## Data shown:
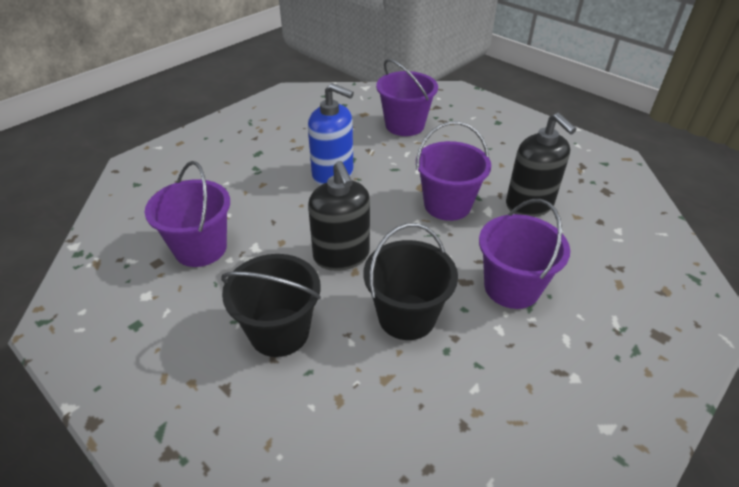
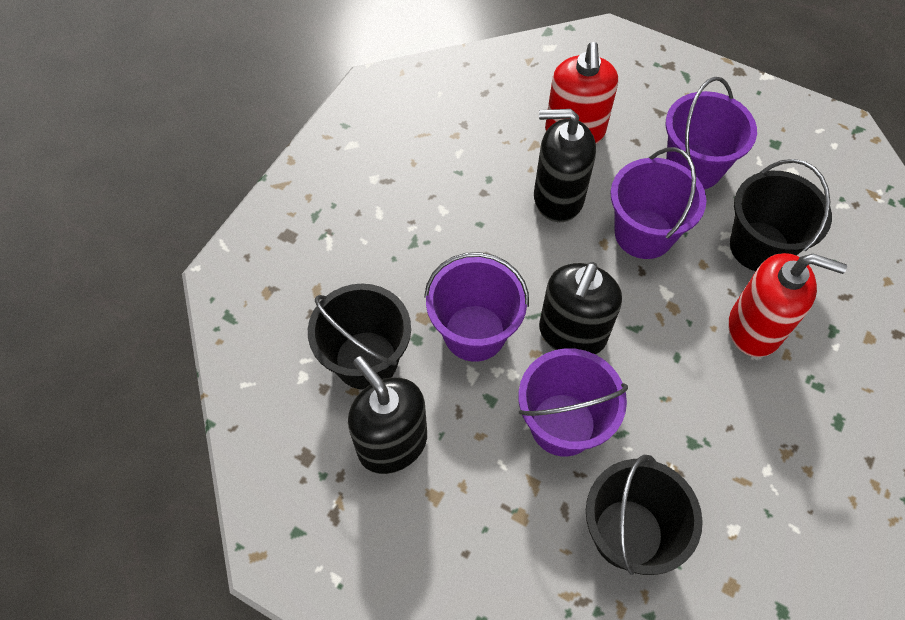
black bucket: 2 -> 3
black soap dispenser: 2 -> 3
blue soap dispenser: 1 -> 0
red soap dispenser: 0 -> 2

## Try it:
Lines holding the string "soap": find them in the listing above and copy each one.

## Result for this task:
black soap dispenser: 2 -> 3
blue soap dispenser: 1 -> 0
red soap dispenser: 0 -> 2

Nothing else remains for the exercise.